Work instruction ::
The response should consist of every line below, restated exactly, with no pictures.

Data under study ::
++++++

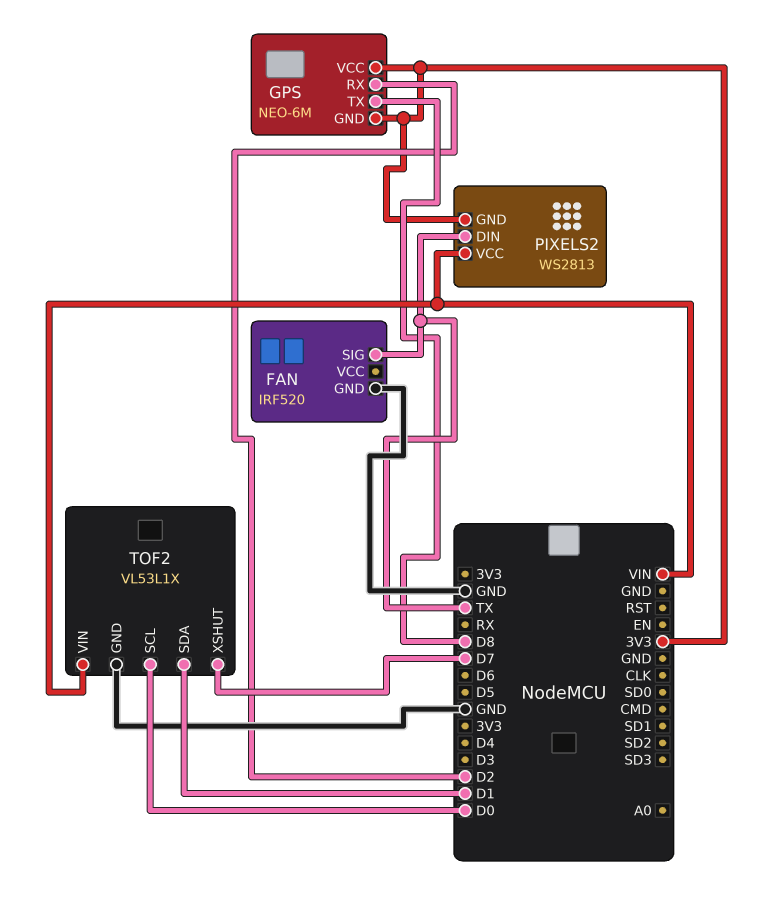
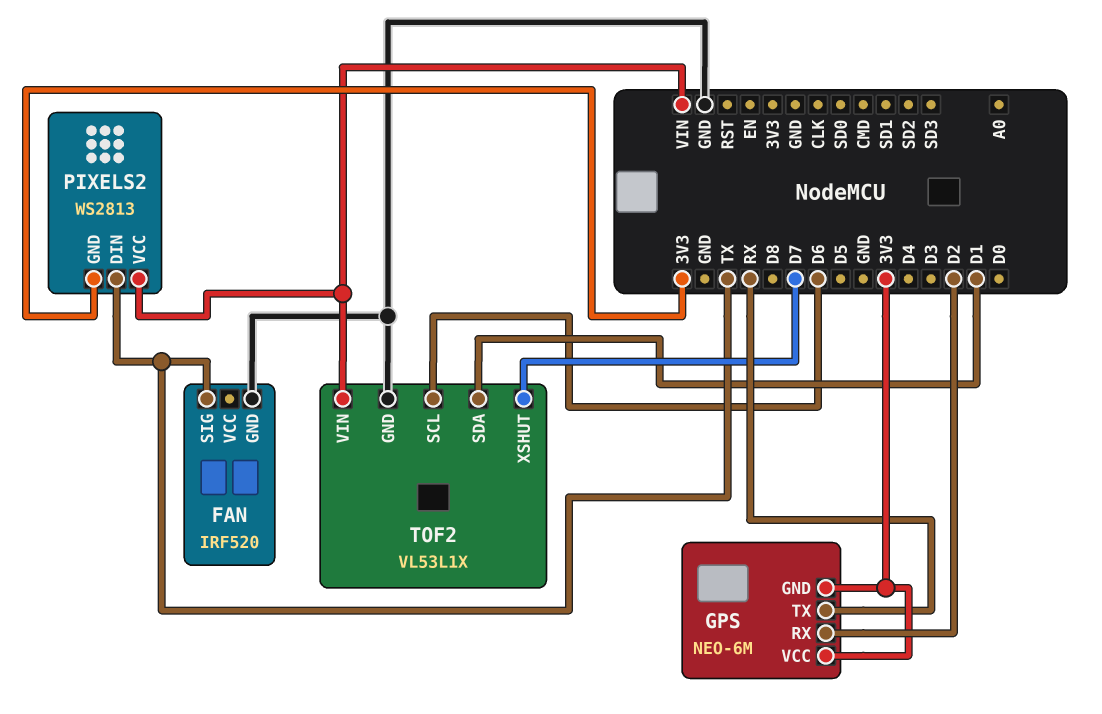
GPS pin TX: D8 -> RX
TOF2 pin SCL: D0 -> D6

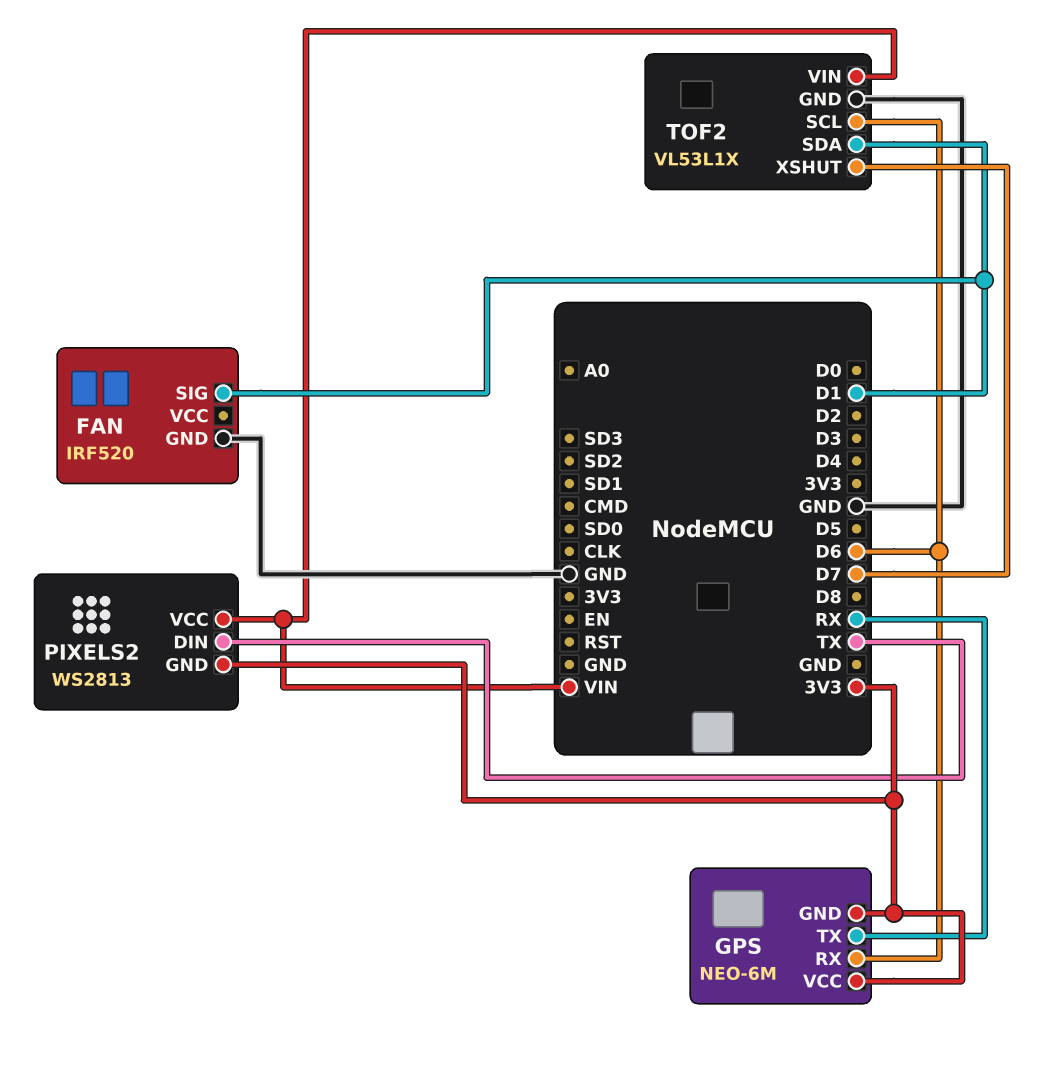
FAN pin SIG: TX -> D1
GPS pin RX: D2 -> D6

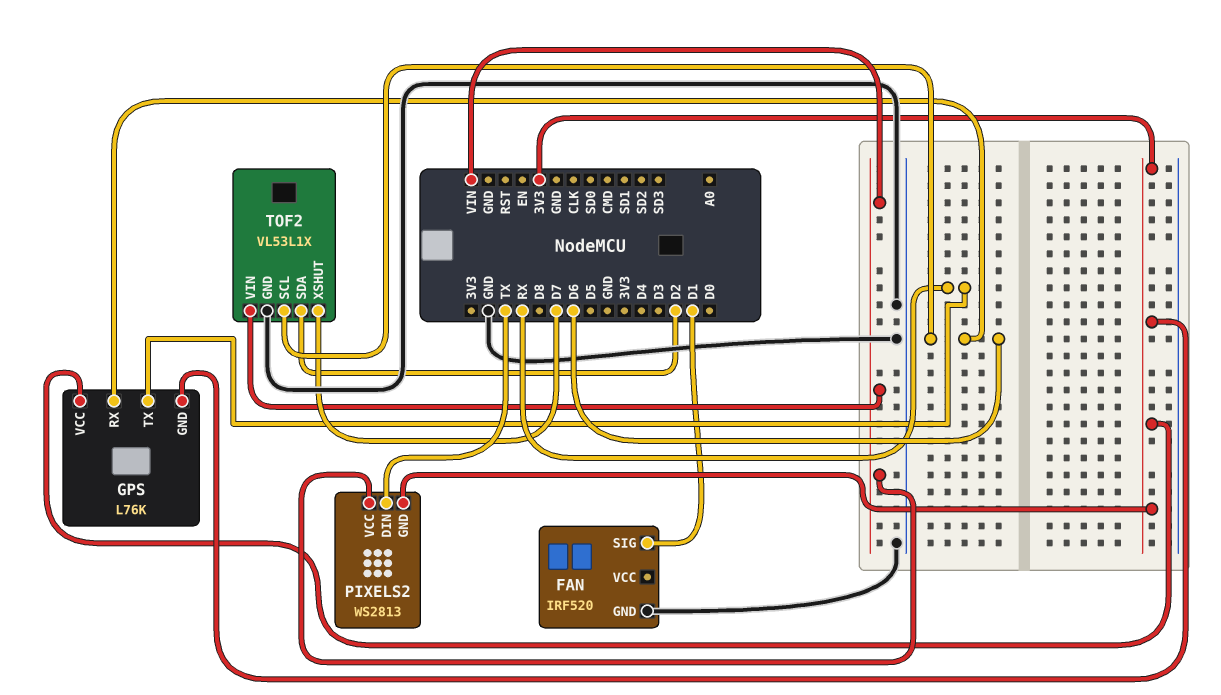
GPS: NEO-6M -> L76K
TOF2 pin SDA: D1 -> D2

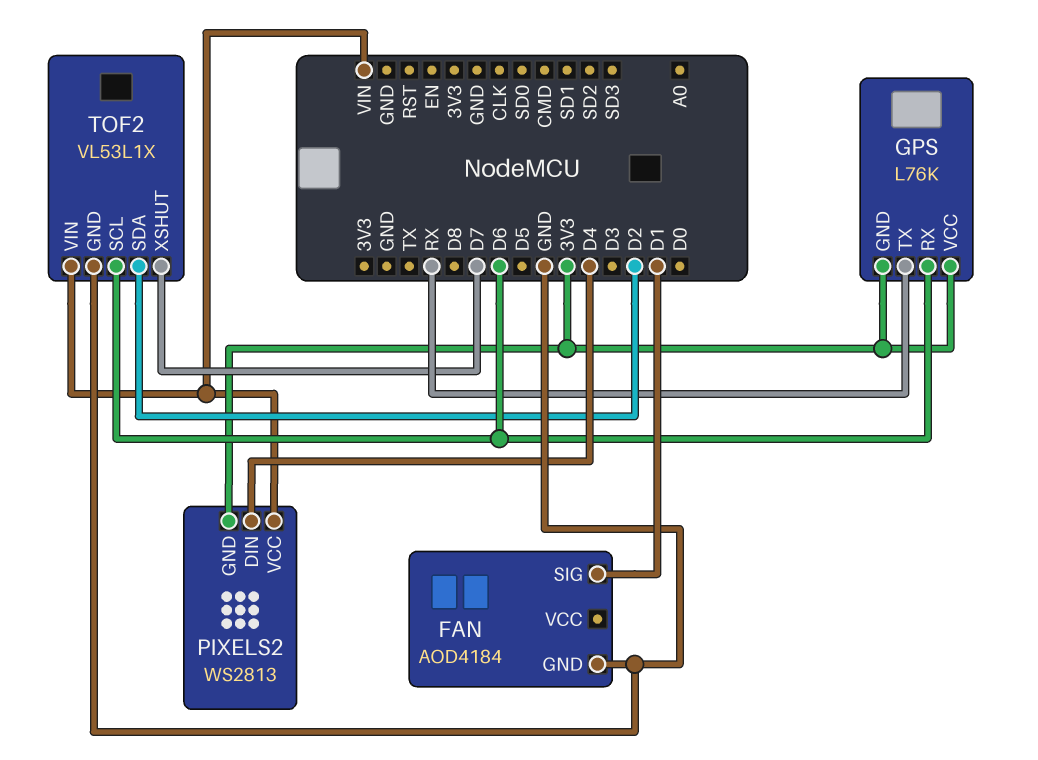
FAN: IRF520 -> AOD4184
PIXELS2 pin DIN: TX -> D4

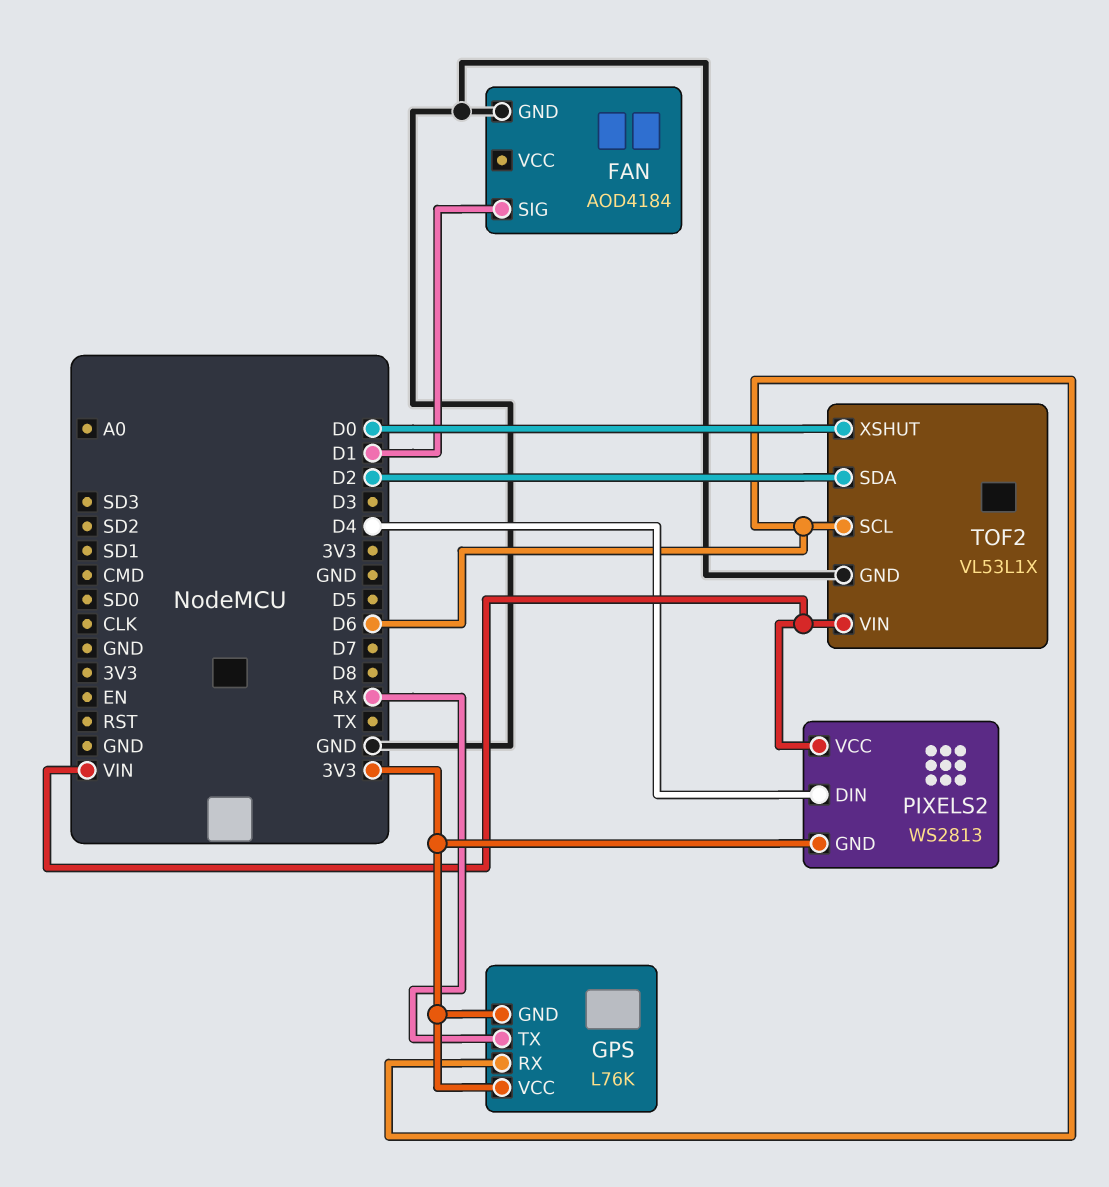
TOF2 pin XSHUT: D7 -> D0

++++++

Answer ::
GPS pin TX: D8 -> RX
TOF2 pin SCL: D0 -> D6

FAN pin SIG: TX -> D1
GPS pin RX: D2 -> D6

GPS: NEO-6M -> L76K
TOF2 pin SDA: D1 -> D2

FAN: IRF520 -> AOD4184
PIXELS2 pin DIN: TX -> D4

TOF2 pin XSHUT: D7 -> D0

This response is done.